◆ Work instructions
Both the line with "box (aqua) <394, 371, 480, 460>" and the line with "none -> play ball (blue) <675, 291, 736, 346>" in the records below must appear in the output, along with every line between them, exactly and with nothing added.

(Object matching data)
"""

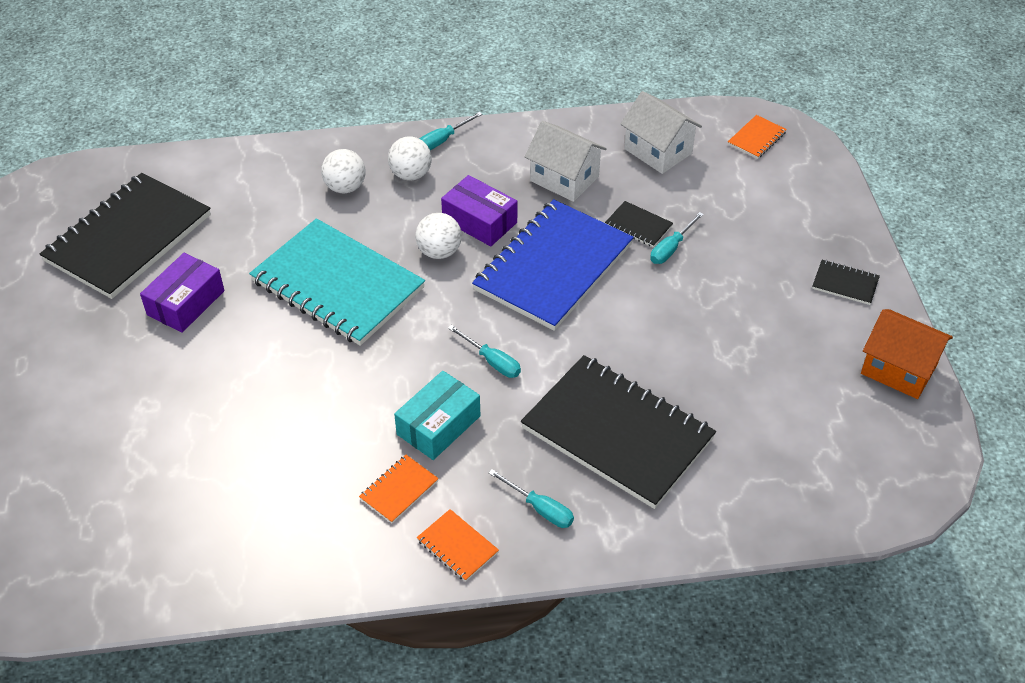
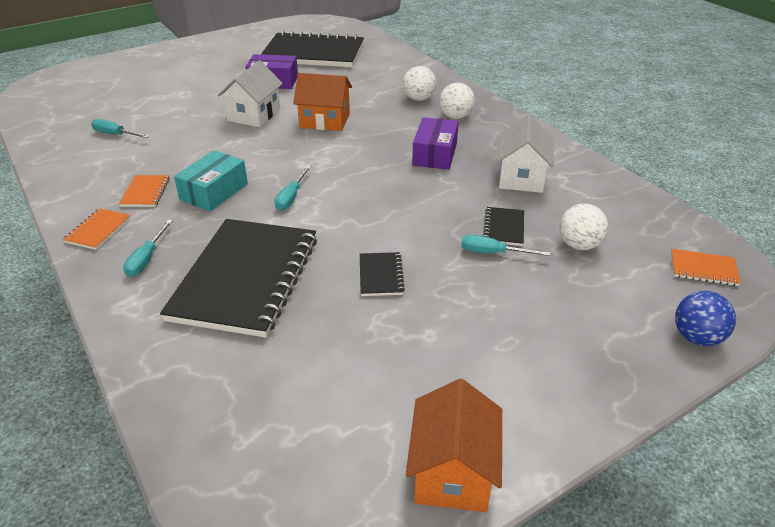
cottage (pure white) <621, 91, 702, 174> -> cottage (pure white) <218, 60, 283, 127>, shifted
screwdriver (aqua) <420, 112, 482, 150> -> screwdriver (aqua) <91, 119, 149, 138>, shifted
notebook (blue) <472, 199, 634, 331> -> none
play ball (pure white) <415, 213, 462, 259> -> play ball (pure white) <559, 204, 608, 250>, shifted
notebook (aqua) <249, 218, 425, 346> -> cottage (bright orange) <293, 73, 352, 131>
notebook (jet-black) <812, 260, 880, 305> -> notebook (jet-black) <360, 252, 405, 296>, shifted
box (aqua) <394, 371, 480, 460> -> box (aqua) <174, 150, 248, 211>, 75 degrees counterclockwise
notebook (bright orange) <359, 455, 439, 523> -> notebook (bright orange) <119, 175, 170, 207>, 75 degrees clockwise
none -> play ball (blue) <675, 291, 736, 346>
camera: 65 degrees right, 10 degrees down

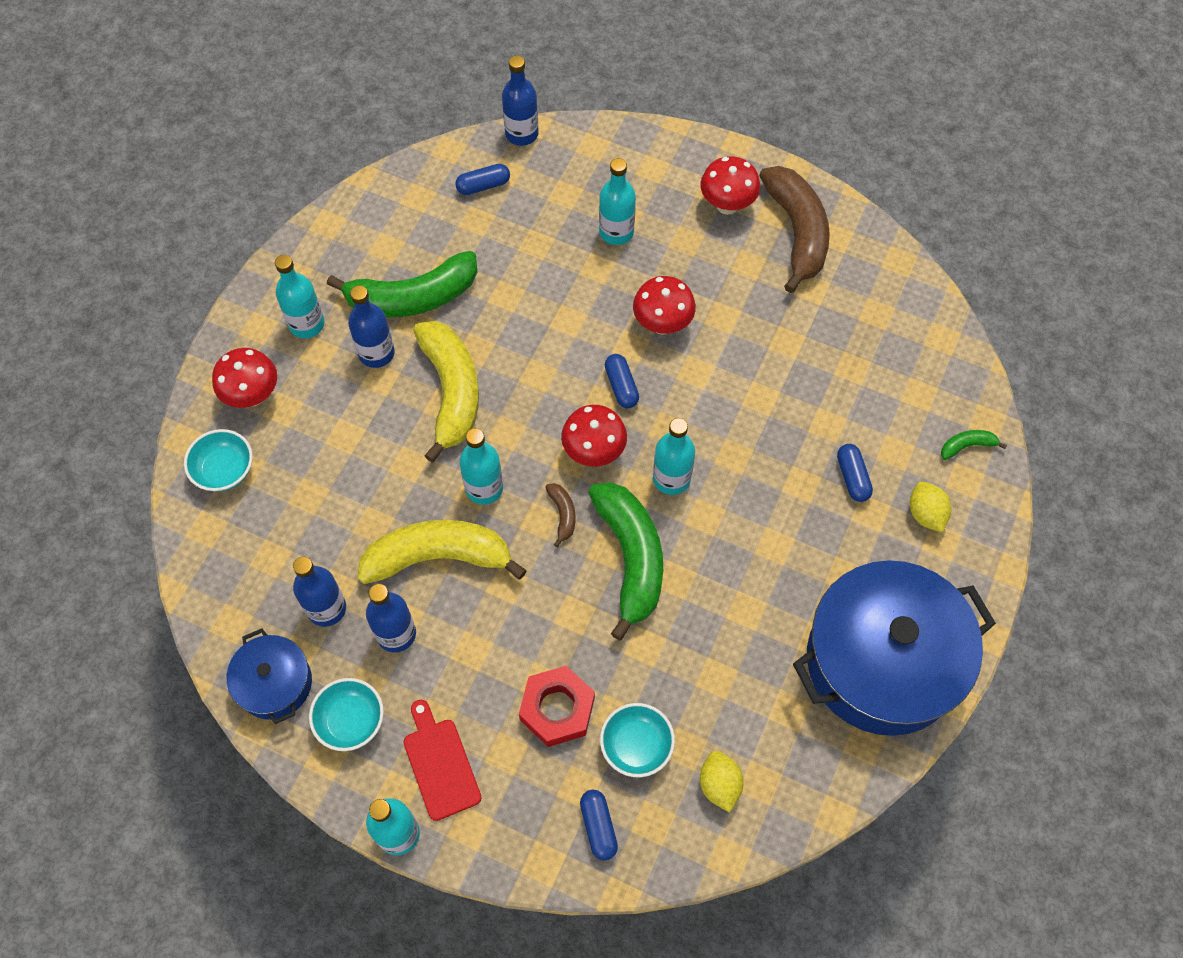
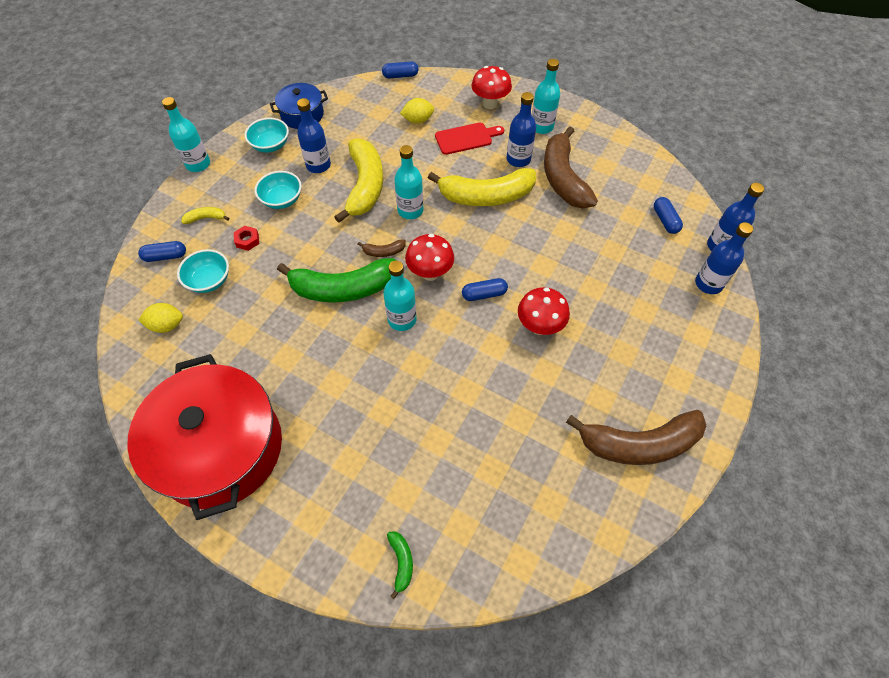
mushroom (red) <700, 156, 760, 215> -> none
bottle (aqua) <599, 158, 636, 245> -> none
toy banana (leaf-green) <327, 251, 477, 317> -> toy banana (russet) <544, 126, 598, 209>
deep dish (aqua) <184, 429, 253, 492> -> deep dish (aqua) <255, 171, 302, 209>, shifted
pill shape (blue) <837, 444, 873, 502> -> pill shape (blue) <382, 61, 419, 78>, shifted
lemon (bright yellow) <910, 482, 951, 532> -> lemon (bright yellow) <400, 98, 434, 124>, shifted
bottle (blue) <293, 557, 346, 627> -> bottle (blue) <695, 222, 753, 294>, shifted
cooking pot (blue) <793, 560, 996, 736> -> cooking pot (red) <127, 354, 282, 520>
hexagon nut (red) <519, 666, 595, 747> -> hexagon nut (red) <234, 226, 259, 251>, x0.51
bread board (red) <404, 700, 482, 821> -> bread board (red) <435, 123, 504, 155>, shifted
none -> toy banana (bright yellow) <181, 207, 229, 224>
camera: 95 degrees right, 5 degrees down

"""
"""

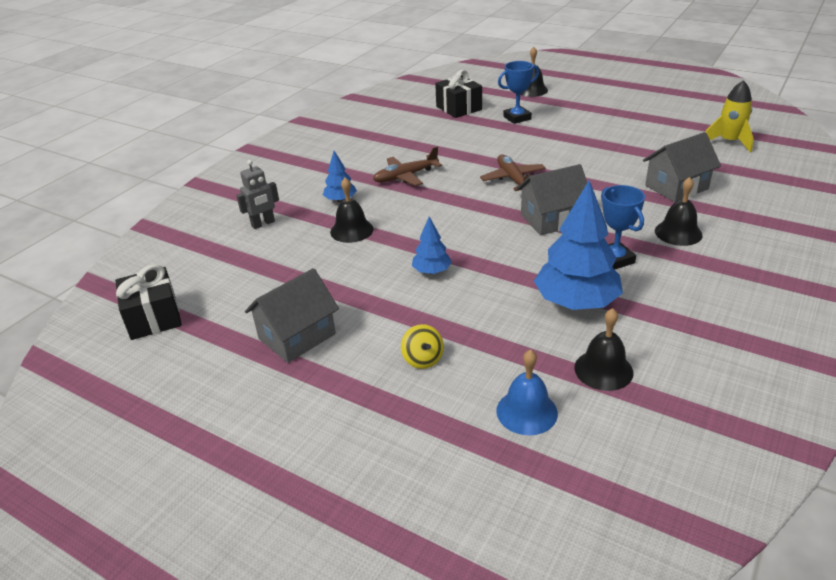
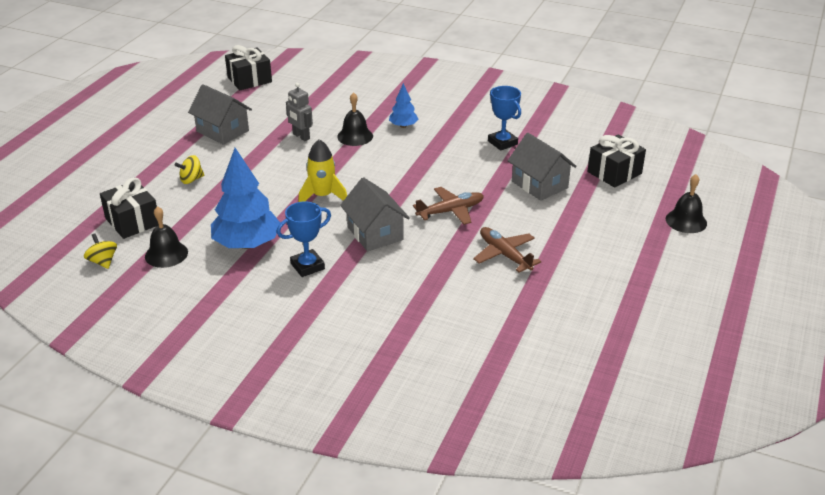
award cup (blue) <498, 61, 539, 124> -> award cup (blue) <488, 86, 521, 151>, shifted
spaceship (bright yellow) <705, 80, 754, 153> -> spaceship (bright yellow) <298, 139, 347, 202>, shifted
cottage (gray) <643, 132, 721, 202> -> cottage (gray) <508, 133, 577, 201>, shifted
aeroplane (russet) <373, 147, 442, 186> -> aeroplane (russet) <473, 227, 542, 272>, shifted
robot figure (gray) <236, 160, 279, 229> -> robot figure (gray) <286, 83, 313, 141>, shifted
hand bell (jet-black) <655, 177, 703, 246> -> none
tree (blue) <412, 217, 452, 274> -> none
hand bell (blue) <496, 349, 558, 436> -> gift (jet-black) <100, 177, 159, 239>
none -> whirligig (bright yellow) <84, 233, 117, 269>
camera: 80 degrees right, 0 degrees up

"""

◆ Result below
box (aqua) <394, 371, 480, 460> -> box (aqua) <174, 150, 248, 211>, 75 degrees counterclockwise
notebook (bright orange) <359, 455, 439, 523> -> notebook (bright orange) <119, 175, 170, 207>, 75 degrees clockwise
none -> play ball (blue) <675, 291, 736, 346>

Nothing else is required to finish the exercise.